Your task: Using the records below, write out again exactly the lines that begin at the line containing "brown glue stick: 2 -> 0" and end at the line containing "green glue stick: 2 -> 4", and no other lines.

Exercise material:
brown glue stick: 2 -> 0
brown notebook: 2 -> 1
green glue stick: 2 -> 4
--
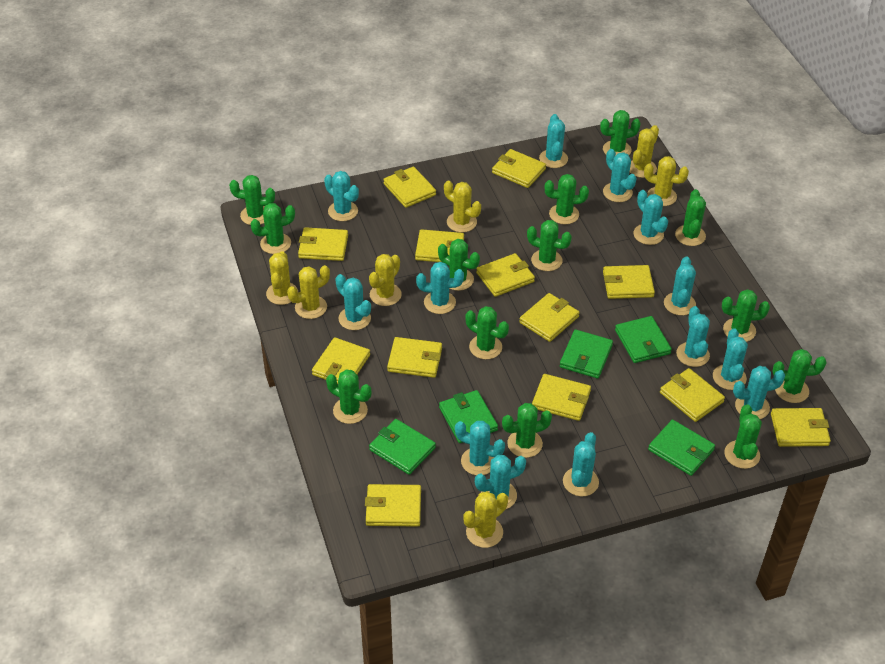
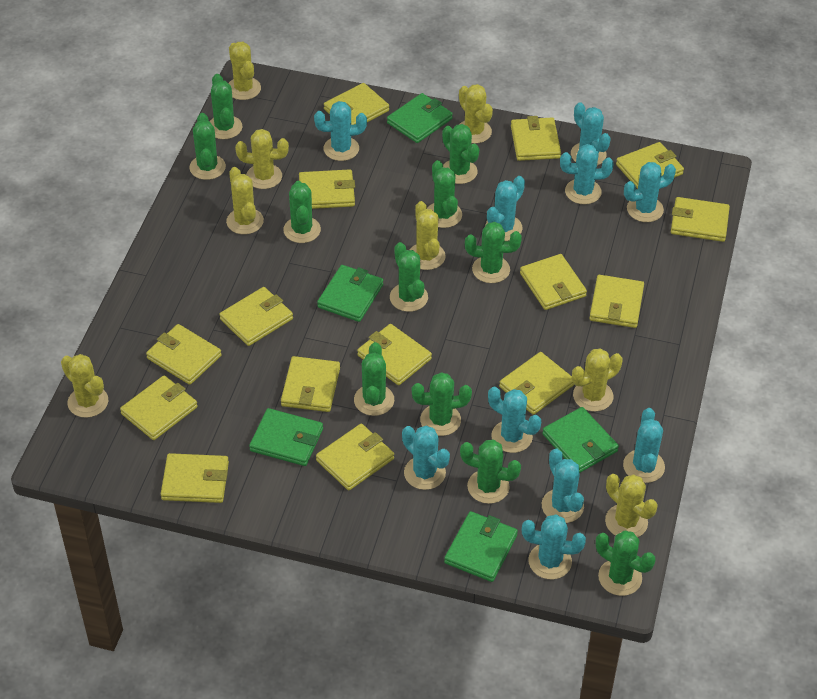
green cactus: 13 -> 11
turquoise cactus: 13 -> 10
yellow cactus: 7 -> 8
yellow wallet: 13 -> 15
...
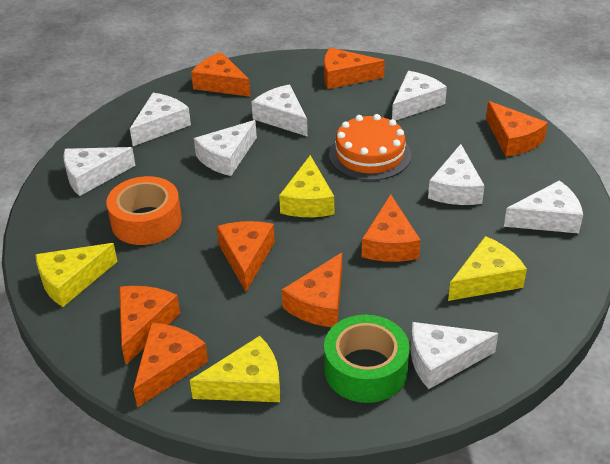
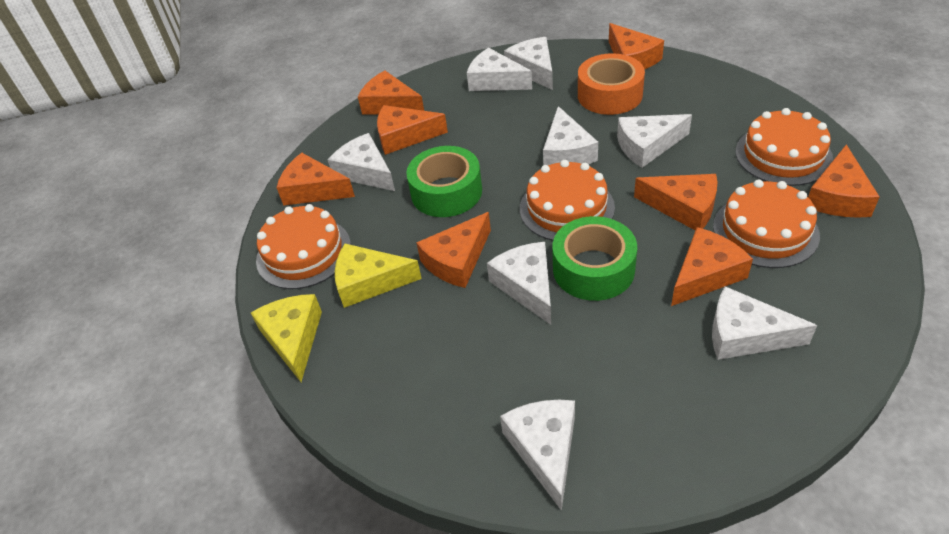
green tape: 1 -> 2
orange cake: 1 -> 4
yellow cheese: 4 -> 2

Answer to this exercise:
brown glue stick: 2 -> 0
brown notebook: 2 -> 1
green glue stick: 2 -> 4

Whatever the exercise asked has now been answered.